** Exercise instructions **
Copy, word for word, the line containing "type=relocated; before=purple stacking" and each line that follows it in the entries below; pictures do not belong in the copy.

** Data records **
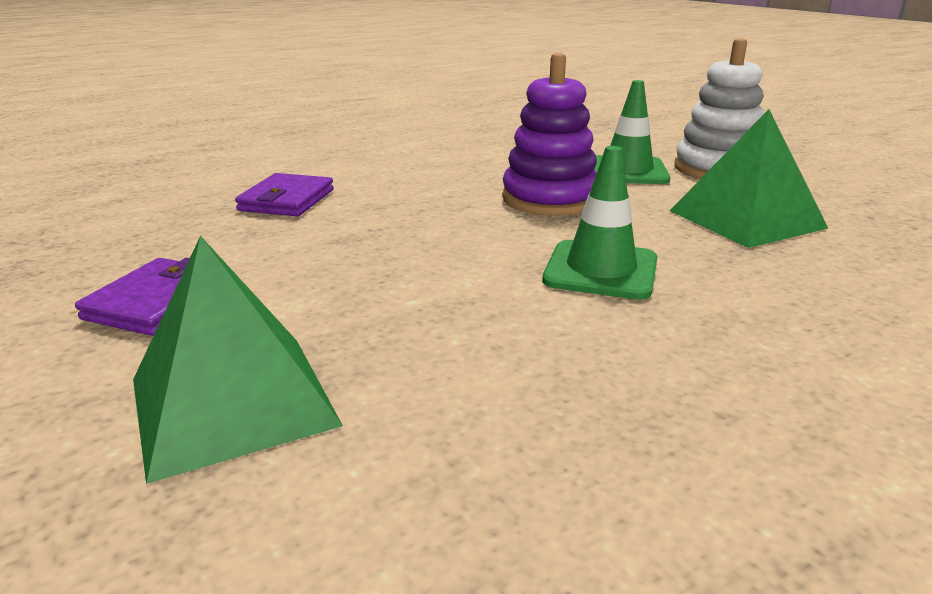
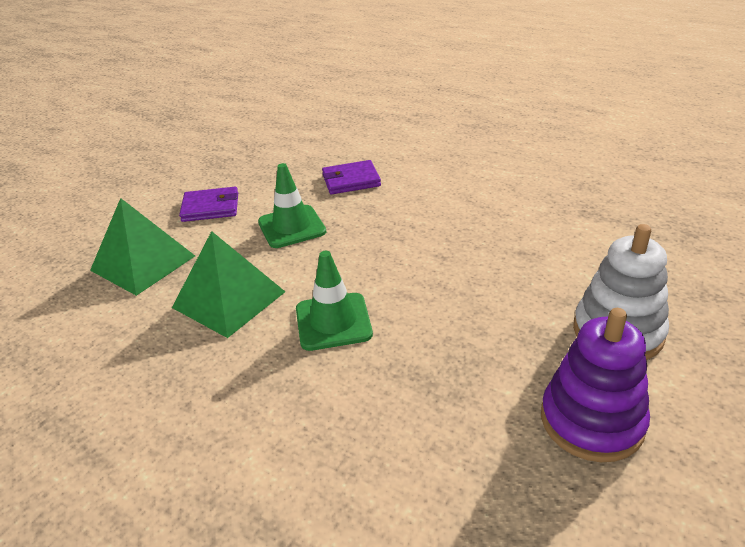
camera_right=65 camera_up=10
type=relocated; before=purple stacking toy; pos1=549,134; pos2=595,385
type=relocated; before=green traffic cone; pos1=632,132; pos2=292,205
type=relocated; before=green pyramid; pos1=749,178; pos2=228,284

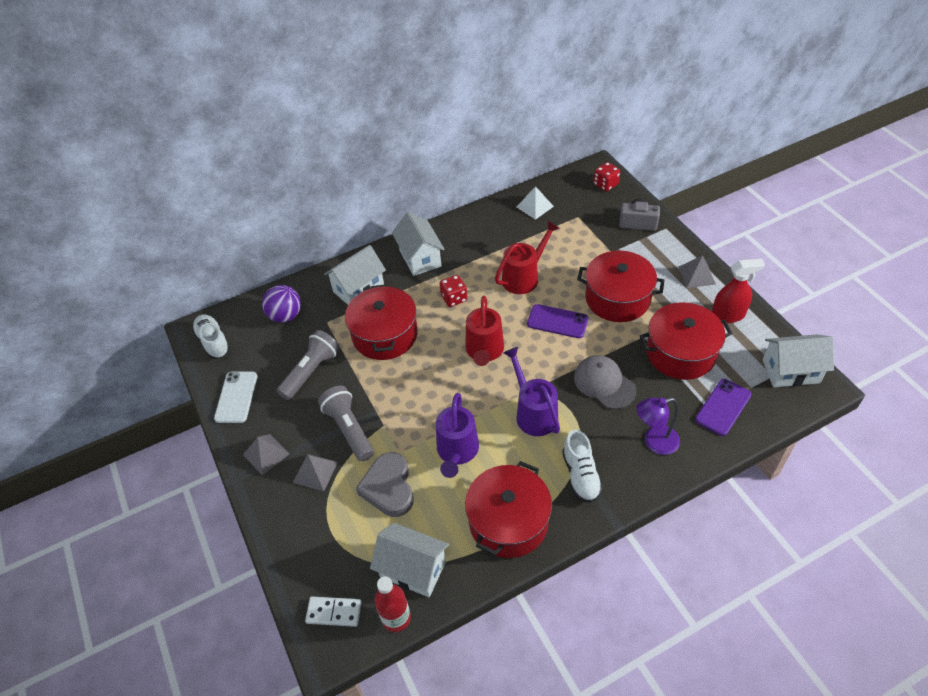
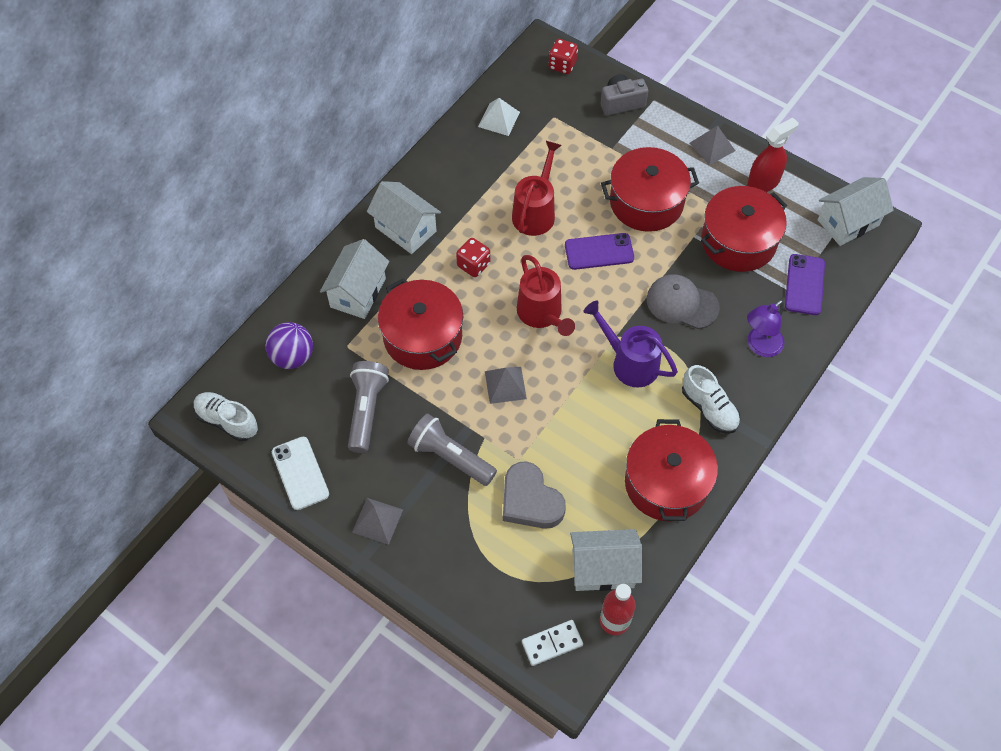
camera_right=-30 camera_up=10
type=missing; before=purple watering can; pos1=457,435
type=relocated; before=grey pyramid; pos1=315,472; pos2=506,385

** Your solution **
type=relocated; before=purple stacking toy; pos1=549,134; pos2=595,385
type=relocated; before=green traffic cone; pos1=632,132; pos2=292,205
type=relocated; before=green pyramid; pos1=749,178; pos2=228,284

camera_right=-30 camera_up=10
type=missing; before=purple watering can; pos1=457,435
type=relocated; before=grey pyramid; pos1=315,472; pos2=506,385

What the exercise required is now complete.